- [Data for this task]:

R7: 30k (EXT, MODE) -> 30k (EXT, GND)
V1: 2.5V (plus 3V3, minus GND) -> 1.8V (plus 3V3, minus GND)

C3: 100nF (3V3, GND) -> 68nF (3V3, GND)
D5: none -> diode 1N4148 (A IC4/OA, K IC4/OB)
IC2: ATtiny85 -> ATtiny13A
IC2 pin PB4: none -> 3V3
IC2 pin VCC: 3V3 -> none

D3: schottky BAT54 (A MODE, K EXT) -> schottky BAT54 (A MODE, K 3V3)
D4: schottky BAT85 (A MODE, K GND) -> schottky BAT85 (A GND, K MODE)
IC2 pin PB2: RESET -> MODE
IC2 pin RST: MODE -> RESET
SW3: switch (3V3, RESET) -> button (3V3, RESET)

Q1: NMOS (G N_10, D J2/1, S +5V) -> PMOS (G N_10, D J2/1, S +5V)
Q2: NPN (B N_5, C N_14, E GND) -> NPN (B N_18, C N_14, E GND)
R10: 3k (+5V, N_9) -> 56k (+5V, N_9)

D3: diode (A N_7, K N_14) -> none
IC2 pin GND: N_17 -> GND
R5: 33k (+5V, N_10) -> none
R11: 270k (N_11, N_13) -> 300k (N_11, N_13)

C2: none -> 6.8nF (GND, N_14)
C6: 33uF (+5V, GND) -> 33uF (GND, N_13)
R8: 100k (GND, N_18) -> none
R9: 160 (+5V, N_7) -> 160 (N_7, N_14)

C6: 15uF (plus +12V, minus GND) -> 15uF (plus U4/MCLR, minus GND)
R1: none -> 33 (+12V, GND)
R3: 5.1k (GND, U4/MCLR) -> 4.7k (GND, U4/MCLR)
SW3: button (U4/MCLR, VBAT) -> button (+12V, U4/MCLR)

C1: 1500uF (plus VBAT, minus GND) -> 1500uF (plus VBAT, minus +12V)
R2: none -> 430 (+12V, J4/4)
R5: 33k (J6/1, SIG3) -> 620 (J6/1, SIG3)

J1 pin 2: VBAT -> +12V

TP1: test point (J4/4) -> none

- [Exercise instructions]: A single number, please: the count of lines above that contain the string "diode".

- [Completed exercise]: 2